■ Dataset records:
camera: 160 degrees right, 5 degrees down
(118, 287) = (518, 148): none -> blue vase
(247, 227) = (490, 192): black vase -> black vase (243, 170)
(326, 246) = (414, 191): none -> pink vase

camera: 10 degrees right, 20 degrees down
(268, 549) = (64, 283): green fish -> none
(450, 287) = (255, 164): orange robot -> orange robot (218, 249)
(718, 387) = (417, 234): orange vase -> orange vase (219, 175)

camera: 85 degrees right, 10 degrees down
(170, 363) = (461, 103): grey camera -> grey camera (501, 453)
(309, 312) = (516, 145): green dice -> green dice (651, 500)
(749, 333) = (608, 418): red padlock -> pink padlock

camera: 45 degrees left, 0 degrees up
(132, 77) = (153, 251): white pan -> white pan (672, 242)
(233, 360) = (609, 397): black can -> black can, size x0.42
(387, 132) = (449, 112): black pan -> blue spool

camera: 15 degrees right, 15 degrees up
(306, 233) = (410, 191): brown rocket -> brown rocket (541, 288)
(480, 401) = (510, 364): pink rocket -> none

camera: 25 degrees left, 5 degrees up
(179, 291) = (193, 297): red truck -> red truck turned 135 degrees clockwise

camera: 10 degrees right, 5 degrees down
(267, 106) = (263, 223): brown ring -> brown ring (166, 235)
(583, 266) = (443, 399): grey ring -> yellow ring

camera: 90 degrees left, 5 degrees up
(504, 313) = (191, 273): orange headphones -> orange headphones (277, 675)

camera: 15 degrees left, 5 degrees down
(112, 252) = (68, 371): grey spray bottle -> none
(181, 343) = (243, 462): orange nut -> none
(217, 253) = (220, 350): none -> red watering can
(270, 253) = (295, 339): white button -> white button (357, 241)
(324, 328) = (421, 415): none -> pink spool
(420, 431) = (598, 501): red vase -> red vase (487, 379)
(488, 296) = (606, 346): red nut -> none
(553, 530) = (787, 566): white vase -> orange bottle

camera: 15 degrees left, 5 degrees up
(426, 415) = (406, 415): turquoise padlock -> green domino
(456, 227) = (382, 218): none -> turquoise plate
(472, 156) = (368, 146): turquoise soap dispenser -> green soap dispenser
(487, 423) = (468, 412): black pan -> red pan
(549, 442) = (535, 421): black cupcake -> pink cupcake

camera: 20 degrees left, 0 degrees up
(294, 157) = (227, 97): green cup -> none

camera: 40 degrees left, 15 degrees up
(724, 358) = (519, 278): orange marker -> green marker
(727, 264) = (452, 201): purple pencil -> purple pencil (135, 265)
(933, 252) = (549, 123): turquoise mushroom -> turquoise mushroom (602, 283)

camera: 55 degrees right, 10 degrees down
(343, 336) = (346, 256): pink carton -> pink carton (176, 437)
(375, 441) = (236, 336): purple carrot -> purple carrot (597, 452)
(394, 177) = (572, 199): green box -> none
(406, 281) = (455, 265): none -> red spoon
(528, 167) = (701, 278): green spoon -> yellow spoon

■ Problem description:
Within the data above, the lines from the one with "(170, 363) = (461, 103): grey" to the one with "(387, 132) = (449, 112): black" must be repeated exactly; no other line belongs in the answer.

■ Answer section:
(170, 363) = (461, 103): grey camera -> grey camera (501, 453)
(309, 312) = (516, 145): green dice -> green dice (651, 500)
(749, 333) = (608, 418): red padlock -> pink padlock

camera: 45 degrees left, 0 degrees up
(132, 77) = (153, 251): white pan -> white pan (672, 242)
(233, 360) = (609, 397): black can -> black can, size x0.42
(387, 132) = (449, 112): black pan -> blue spool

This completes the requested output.